- _TASK DETAILS_
Your reply should hold the line containing "(709, 207) = (547, 275): red" and every later line of the records, reproduced exactly, and no other lines.

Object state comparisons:
►
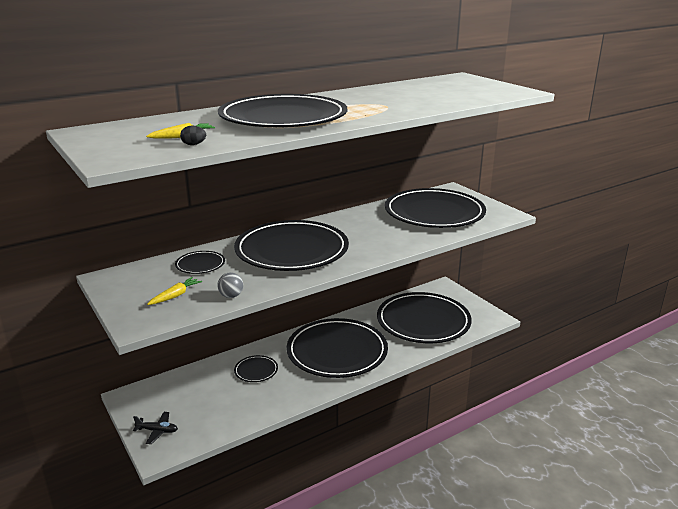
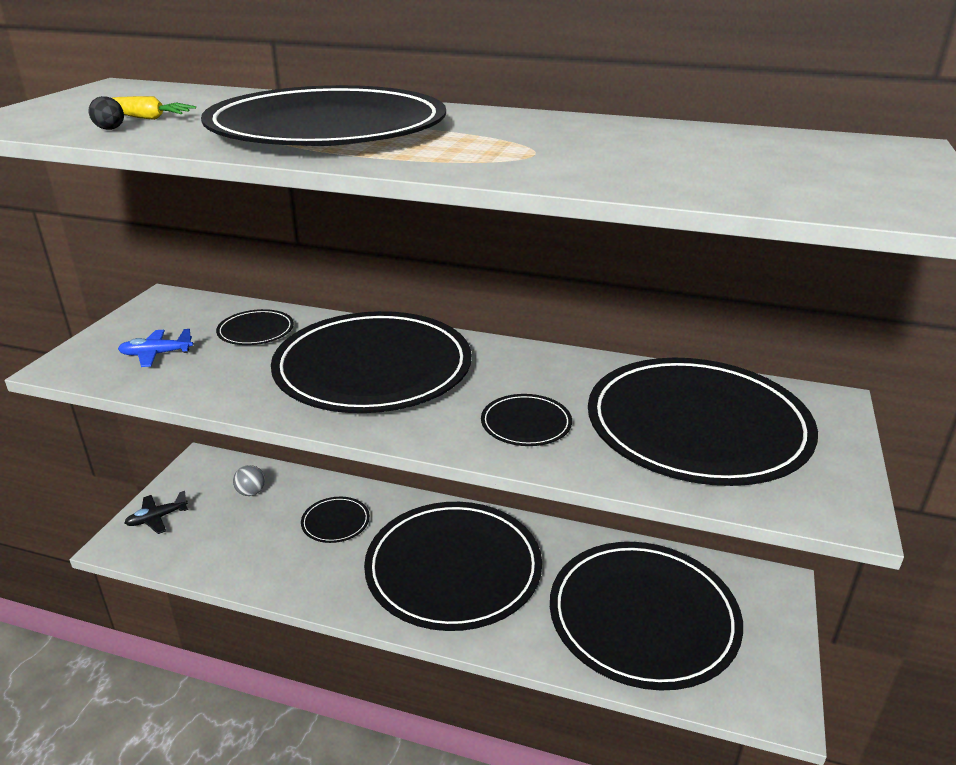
camera: 50 degrees right, 5 degrees up
(157, 431) = (157, 518): black plane -> black plane turned 90 degrees clockwise
(175, 296) = (156, 354): yellow carrot -> blue plane
(231, 296) = (189, 388): grey ball -> grey ball (251, 492)
(387, 237) = (526, 424): none -> black plate

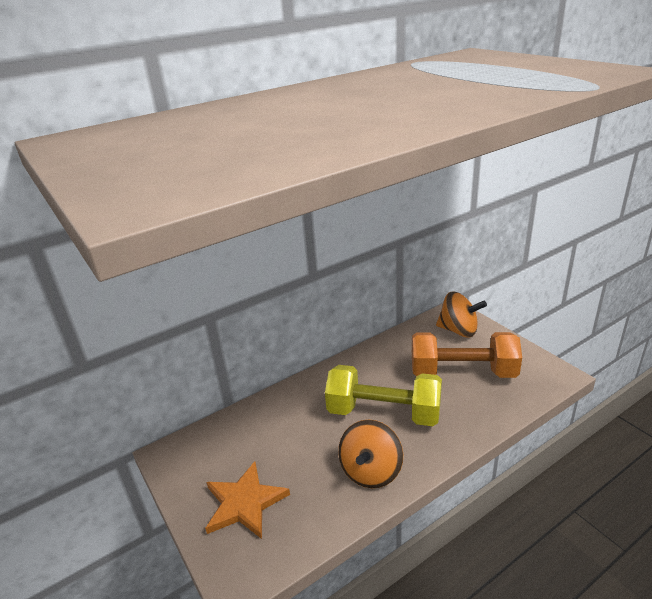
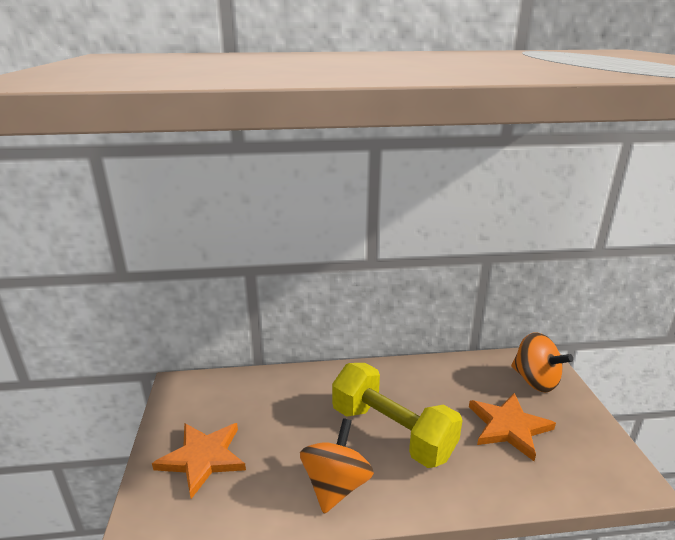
camera: 25 degrees right, 5 degrees down
(371, 471) = (336, 485): orange spinning top -> orange spinning top turned 150 degrees clockwise
(462, 373) = (508, 427): orange dumbbell -> orange star

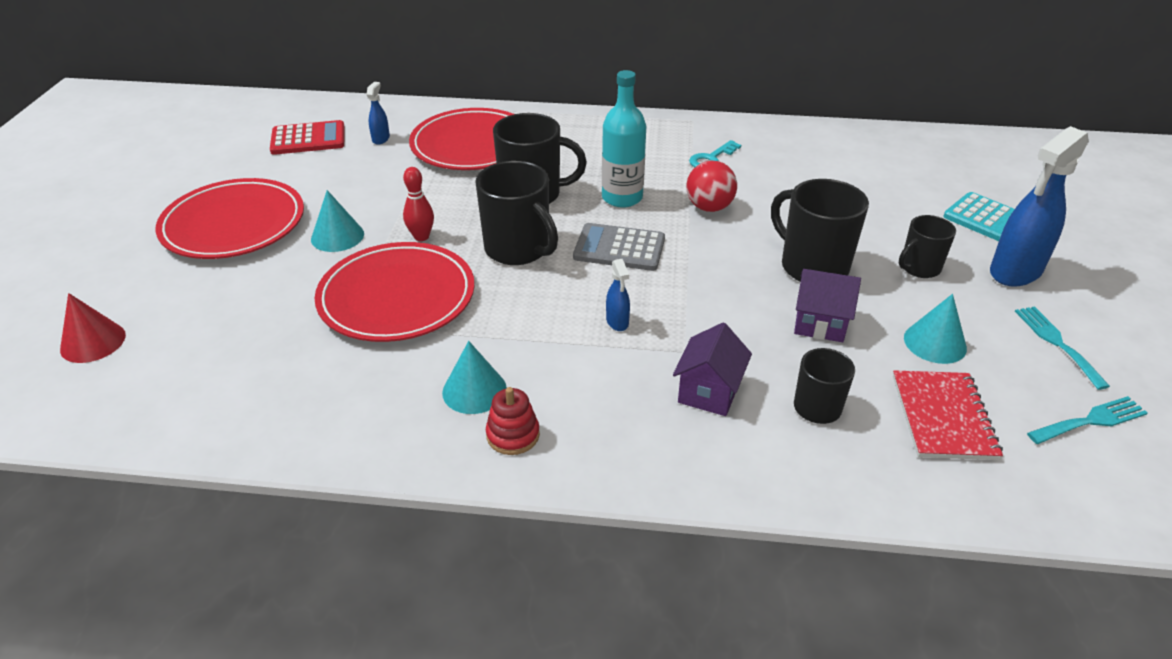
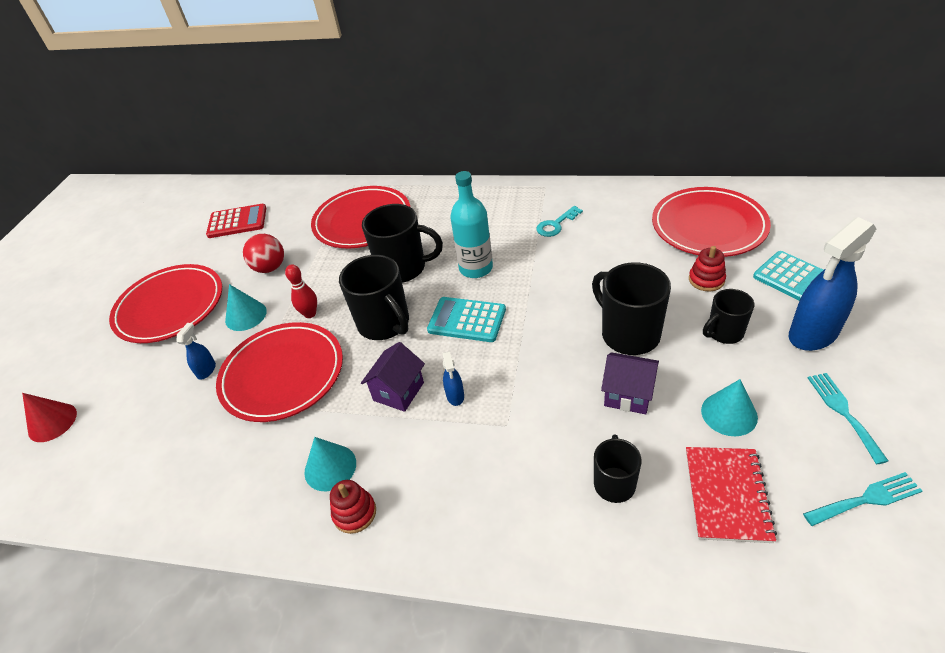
camera: 10 degrees right, 5 degrees up
(381, 139) = (292, 218): blue spray bottle -> blue spray bottle (207, 370)
(619, 248) = (467, 320): grey calculator -> turquoise calculator
(709, 207) = (547, 275): red ball -> red ball (270, 268)
(709, 392) = (522, 468): purple house -> purple house (398, 391)
(887, 167) = (708, 226): none -> red plate
(892, 218) = (706, 280): none -> red stacking toy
◄
- _ANSWER TO THE EXERCISE_
(709, 207) = (547, 275): red ball -> red ball (270, 268)
(709, 392) = (522, 468): purple house -> purple house (398, 391)
(887, 167) = (708, 226): none -> red plate
(892, 218) = (706, 280): none -> red stacking toy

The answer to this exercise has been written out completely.